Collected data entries
■ ■ ■ ■
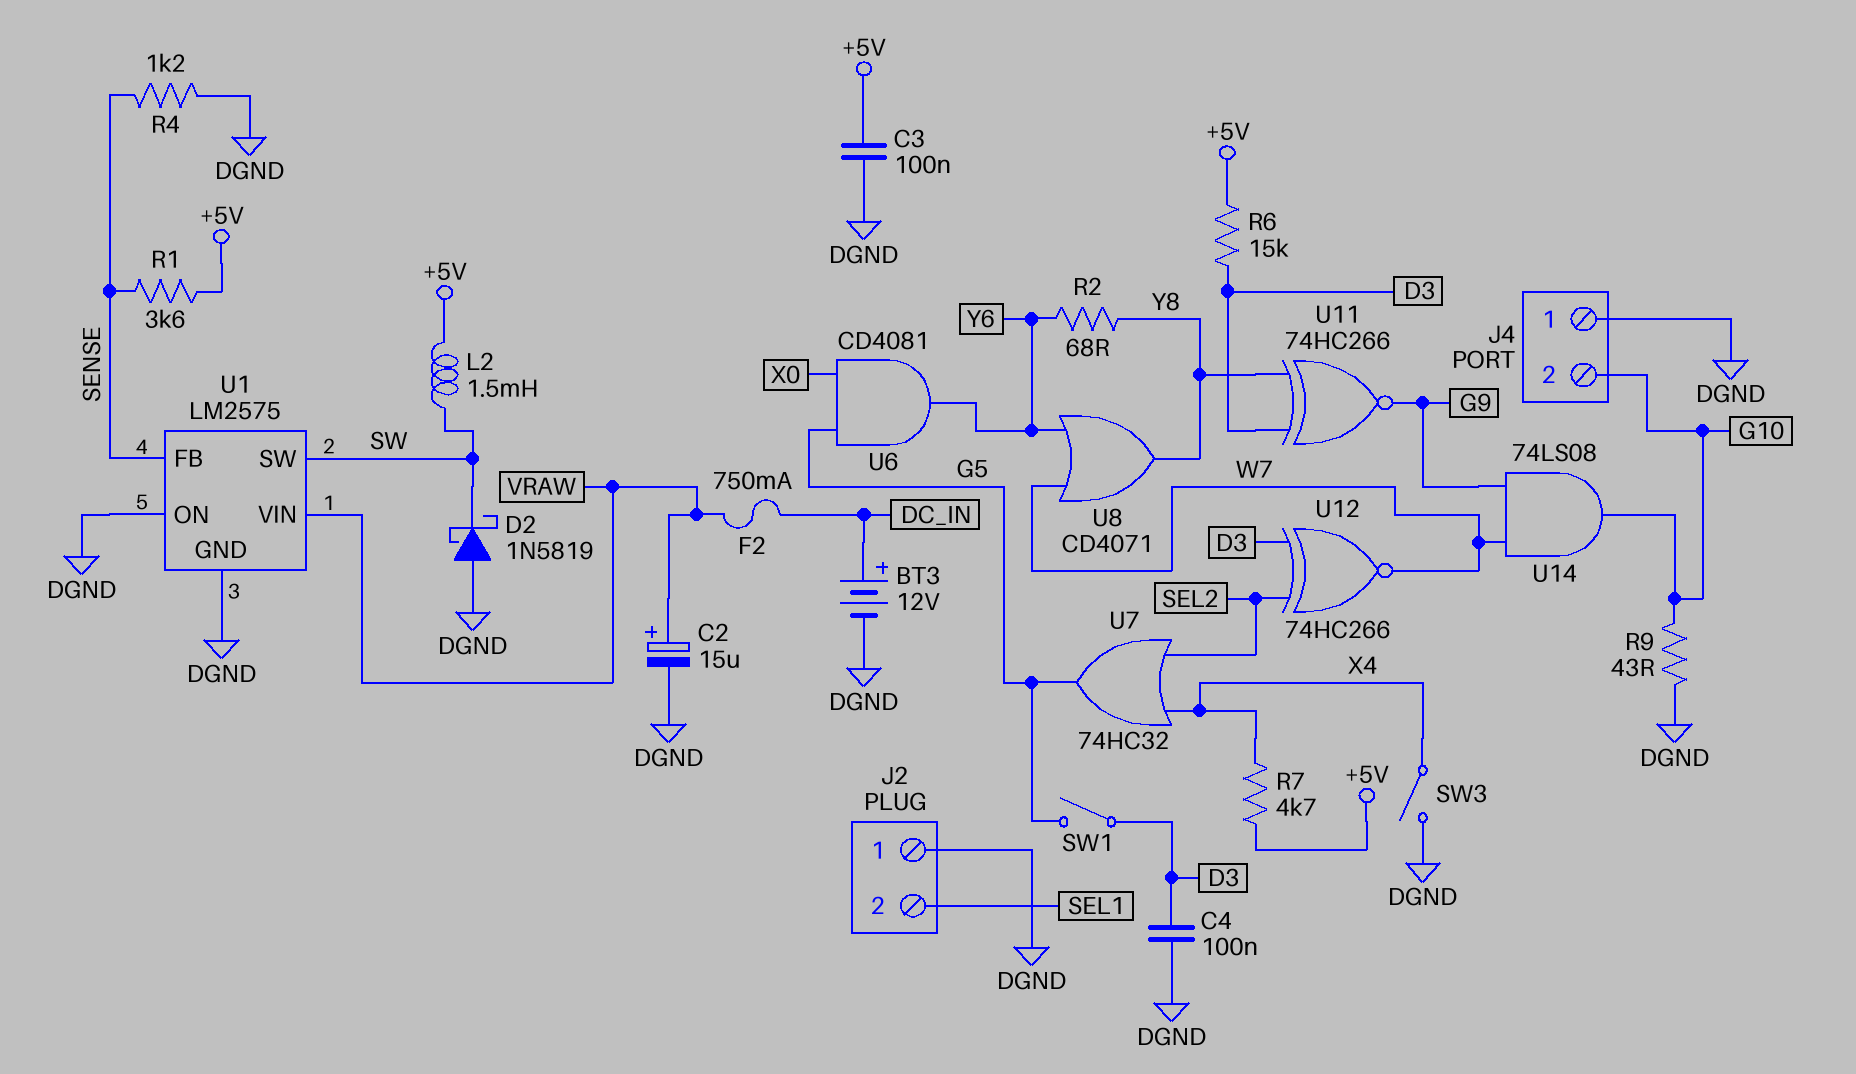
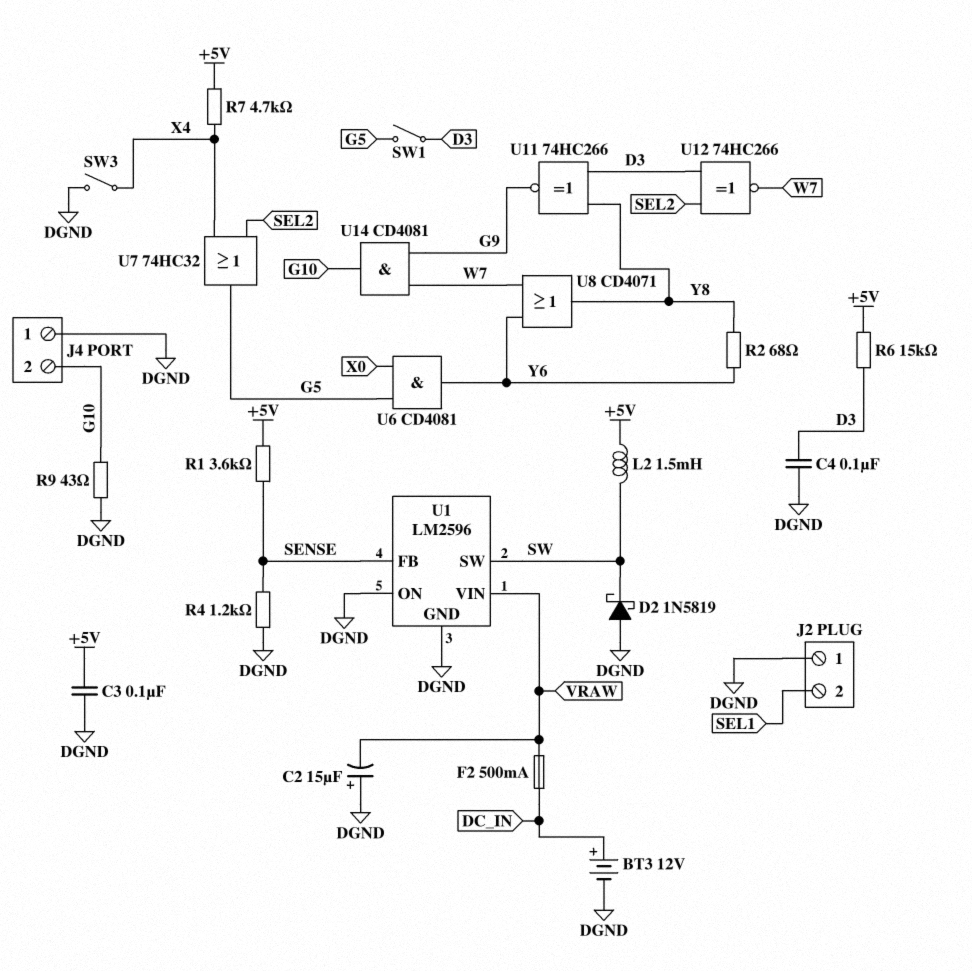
C2: 15uF (plus VRAW, minus DGND) -> 15uF (plus DGND, minus VRAW)
F2: 750mA (DC_IN, VRAW) -> 500mA (DC_IN, VRAW)
U1: LM2575 -> LM2596
U14: AND 74LS08 (in G9, in W7, out G10) -> AND CD4081 (in G9, in W7, out G10)

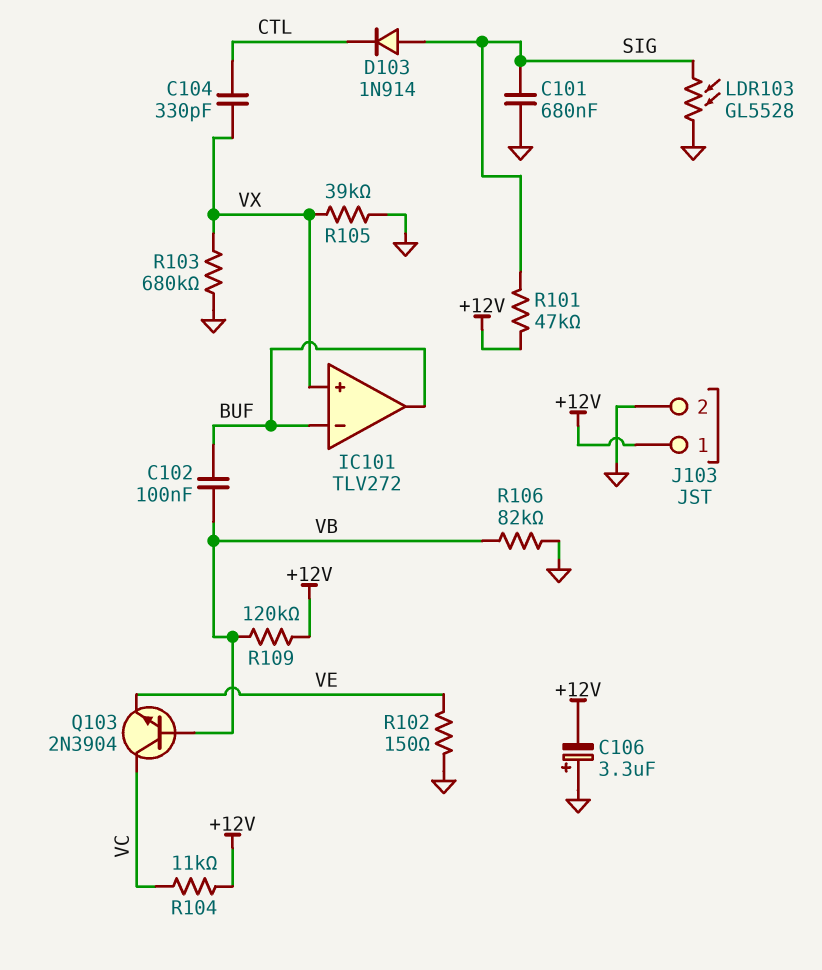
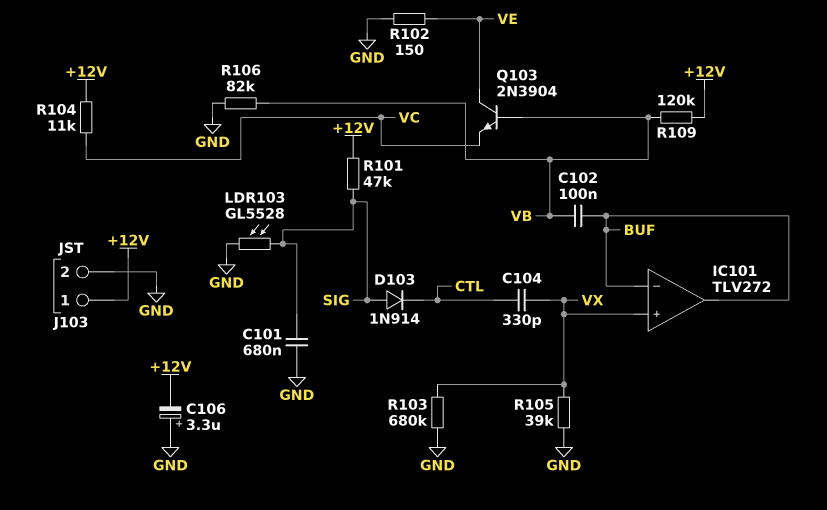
Q103: NPN 2N3904 (B VB, C VC, E VE) -> NPN 2N3904 (B VB, C VE, E VC)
■ ■ ■ ■
- **GOAL OF THE EXERCISE**: Please determine how many lines of the records above include the word "VRAW", replying with a number alone.

- **ANSWER AREA**: 2